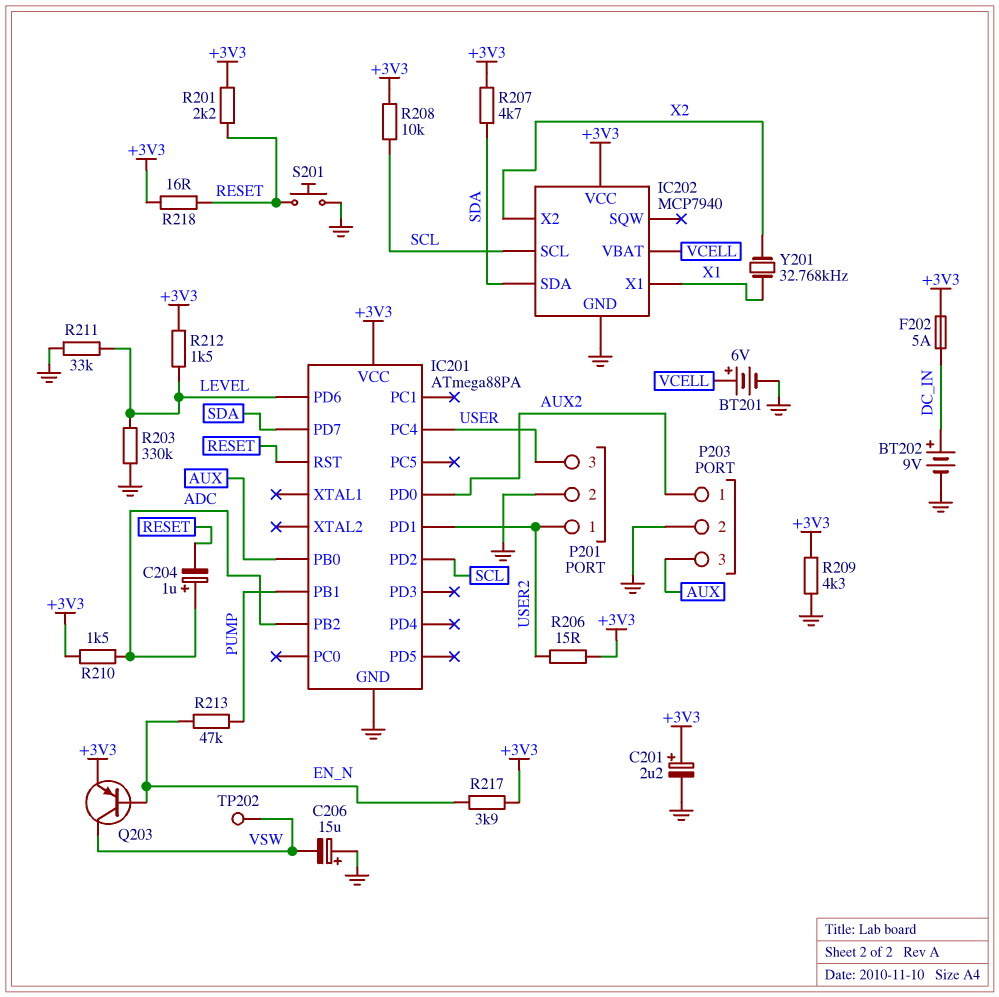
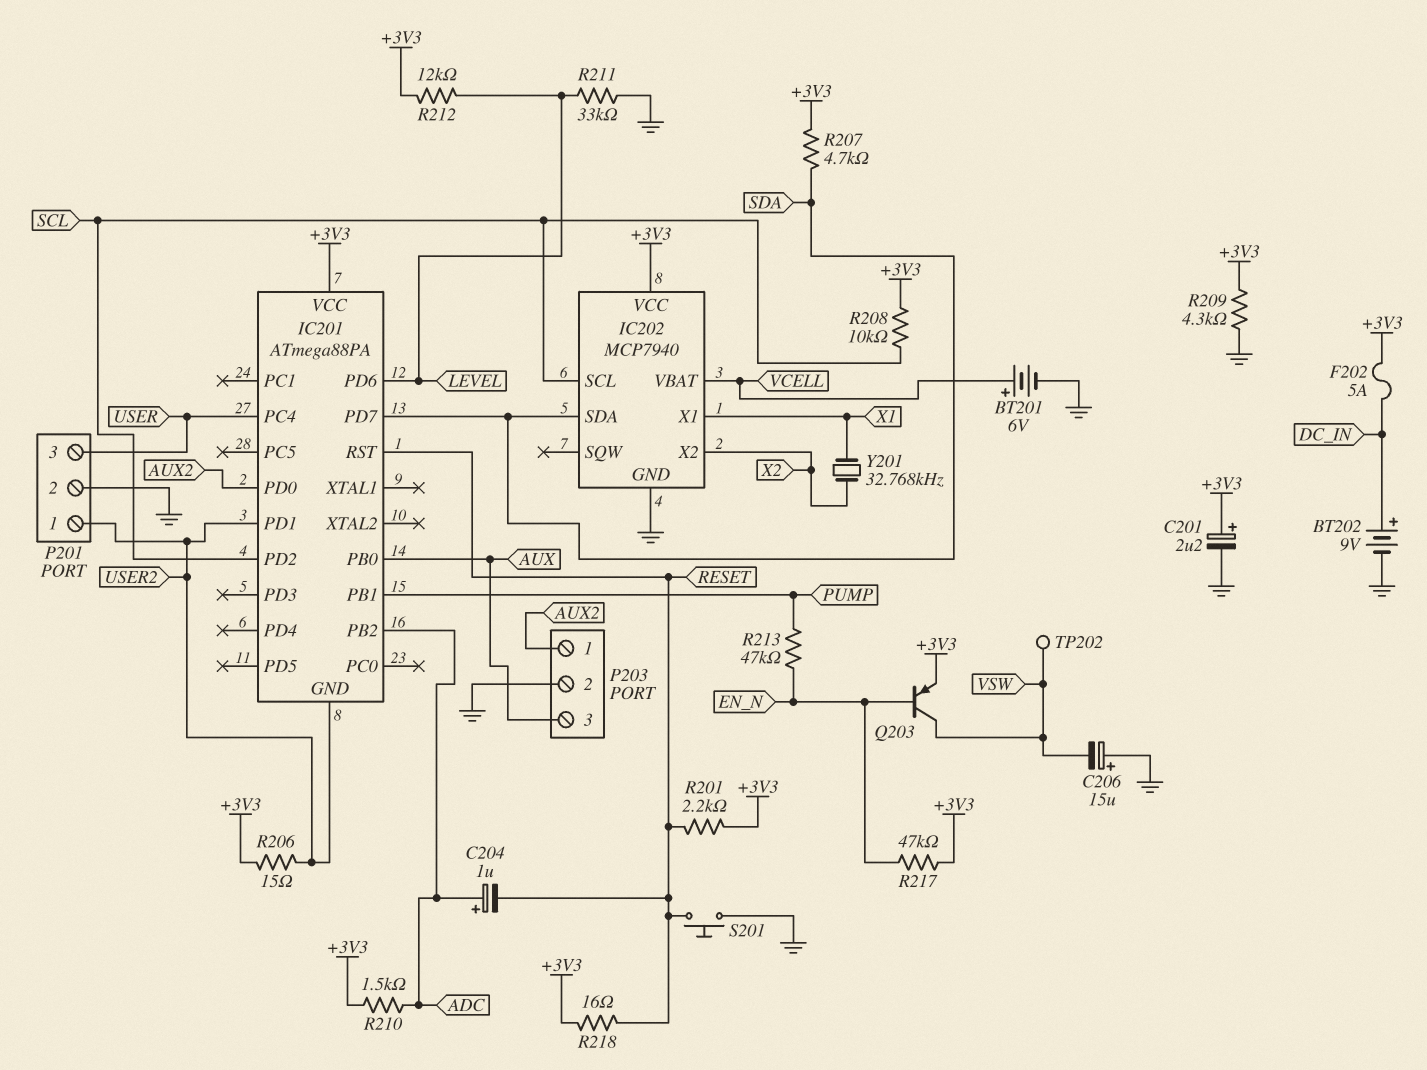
IC201 pin GND: GND -> USER2
R203: 330k (GND, LEVEL) -> none
R212: 1.5k (+3V3, LEVEL) -> 12k (+3V3, LEVEL)
R217: 3.9k (+3V3, EN_N) -> 47k (+3V3, EN_N)

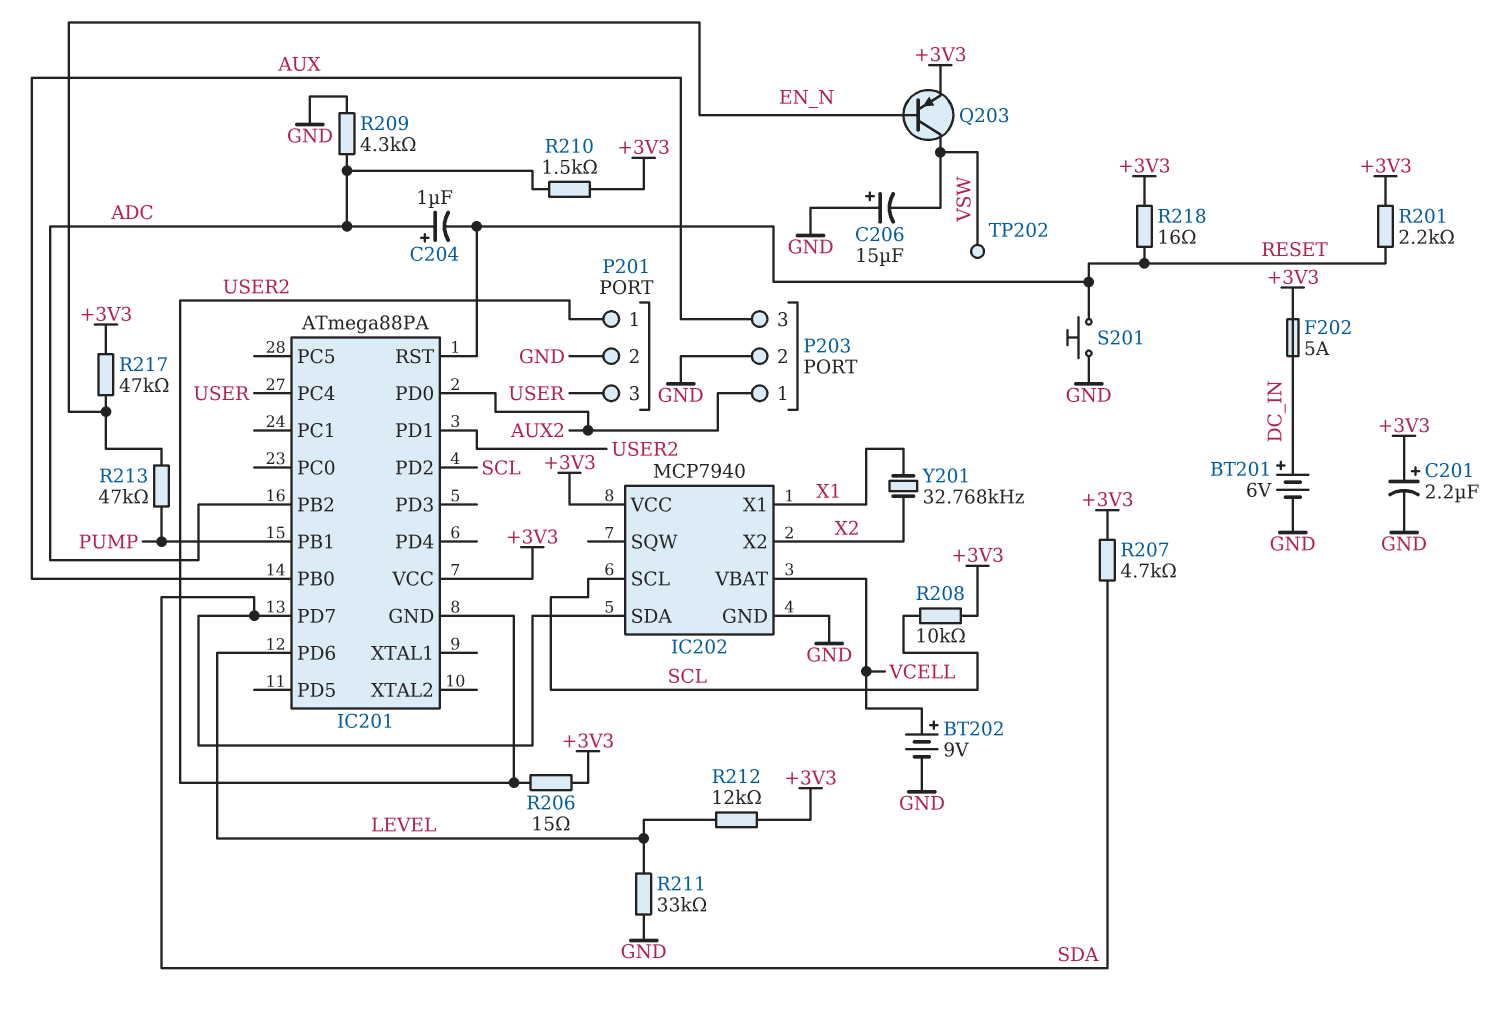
BT201: 6V (plus VCELL, minus GND) -> 6V (plus DC_IN, minus GND)
BT202: 9V (plus DC_IN, minus GND) -> 9V (plus VCELL, minus GND)
R209: 4.3k (+3V3, GND) -> 4.3k (ADC, GND)

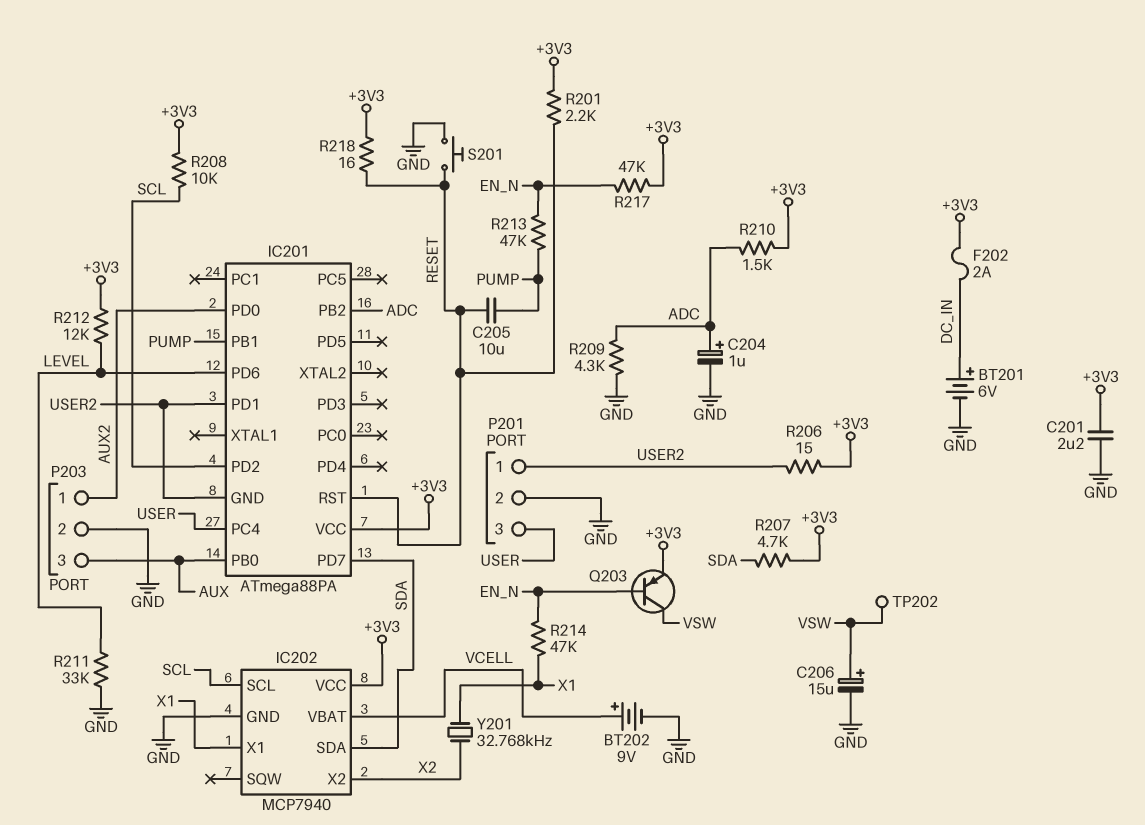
C201: 2.2uF (plus +3V3, minus GND) -> 2.2uF (+3V3, GND)
C204: 1uF (plus ADC, minus RESET) -> 1uF (plus ADC, minus GND)
C205: none -> 10uF (PUMP, RESET)
C206: 15uF (plus GND, minus VSW) -> 15uF (plus VSW, minus GND)
F202: 5A (+3V3, DC_IN) -> 2A (+3V3, DC_IN)
R214: none -> 47k (EN_N, X1)

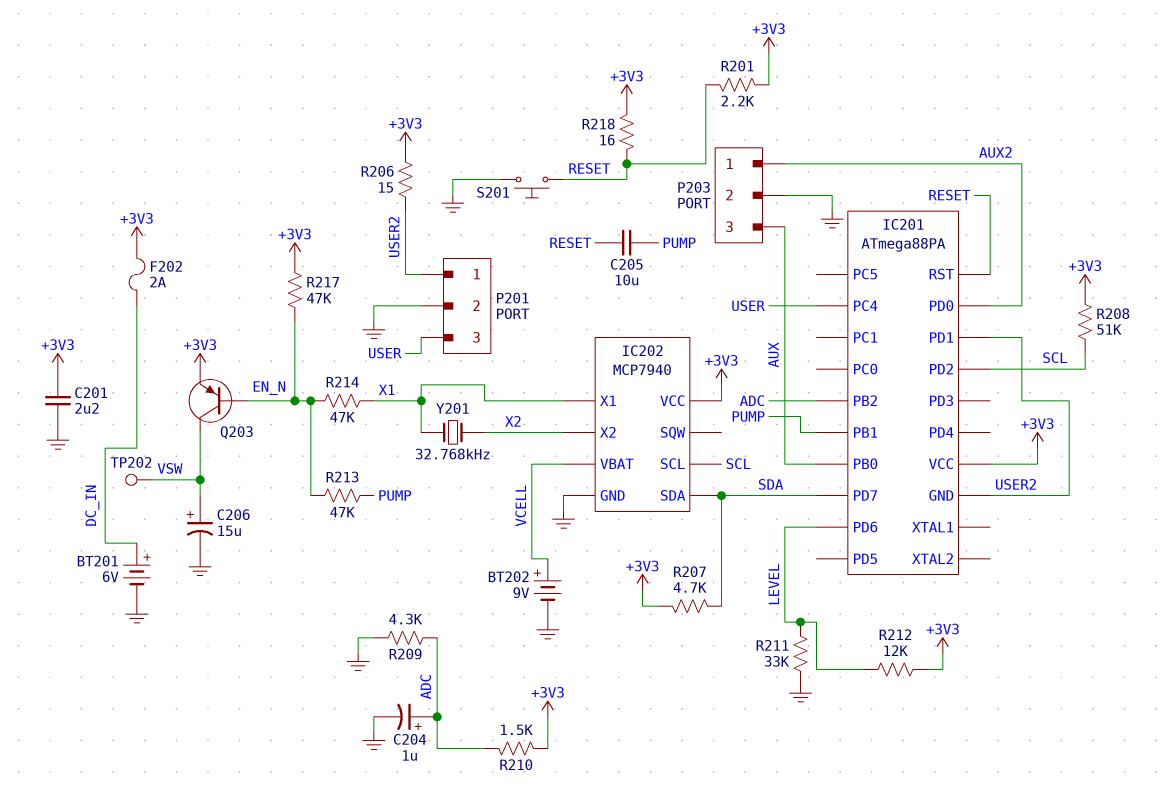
R208: 10k (+3V3, SCL) -> 51k (+3V3, SCL)

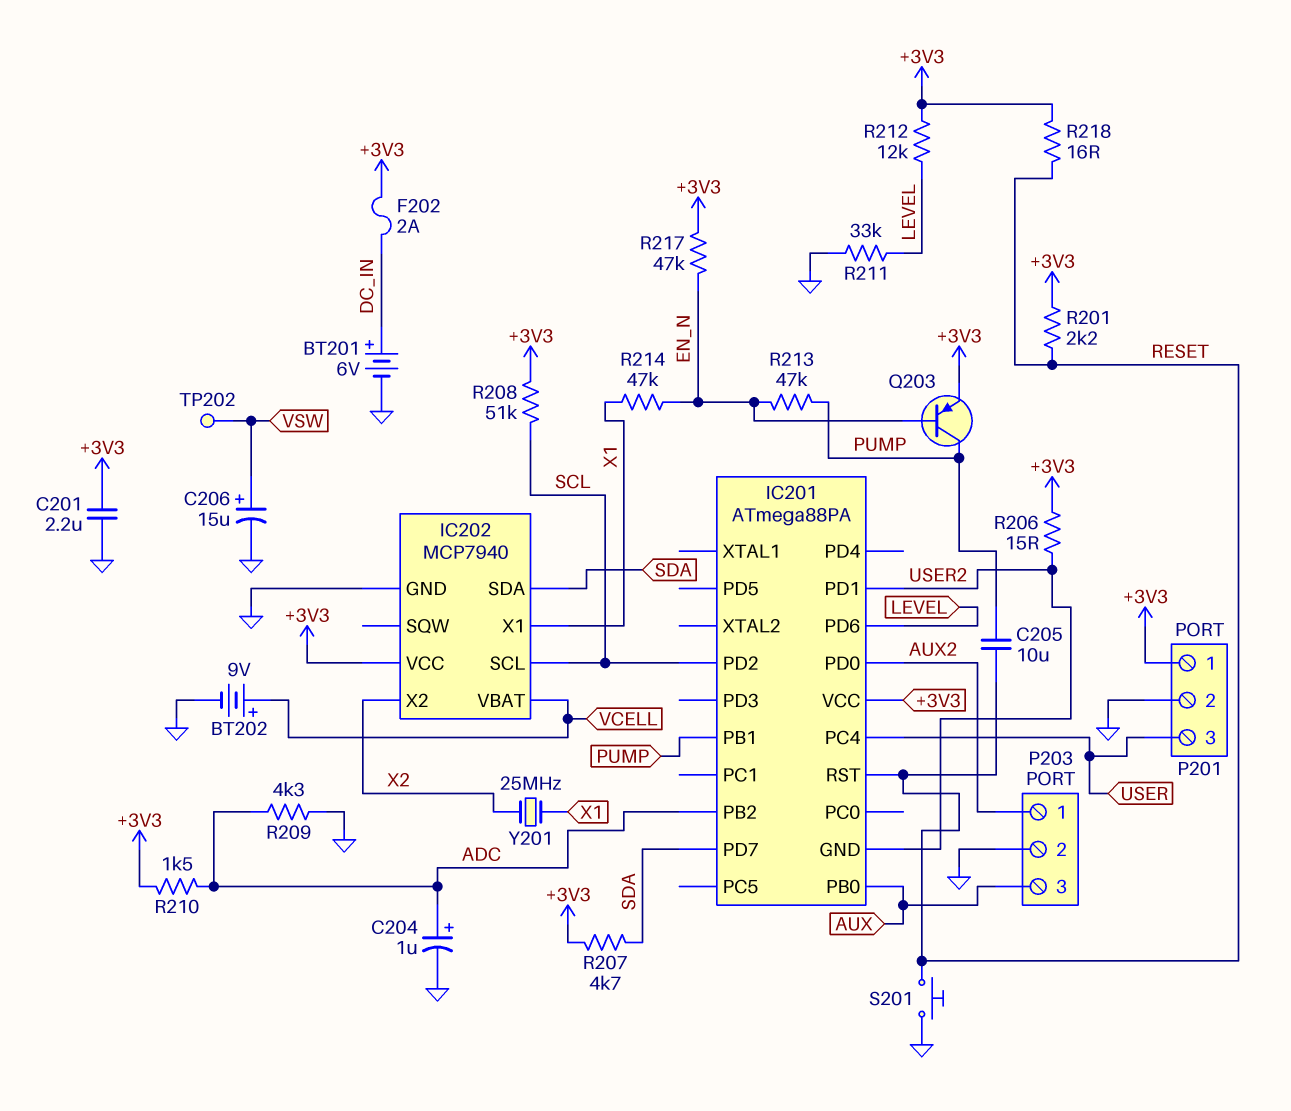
P201 pin 1: USER2 -> +3V3
Q203: PNP (B EN_N, C VSW, E +3V3) -> PNP (B EN_N, C PUMP, E +3V3)
Y201: 32.768kHz (X1, X2) -> 25MHz (X1, X2)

#####

**TASK TO COMPLETE**
Your answer must be the line containing "Q203: PNP (B" and each line after it in the listing above, copied exactly.

**EXERCISE RESPONSE**
Q203: PNP (B EN_N, C VSW, E +3V3) -> PNP (B EN_N, C PUMP, E +3V3)
Y201: 32.768kHz (X1, X2) -> 25MHz (X1, X2)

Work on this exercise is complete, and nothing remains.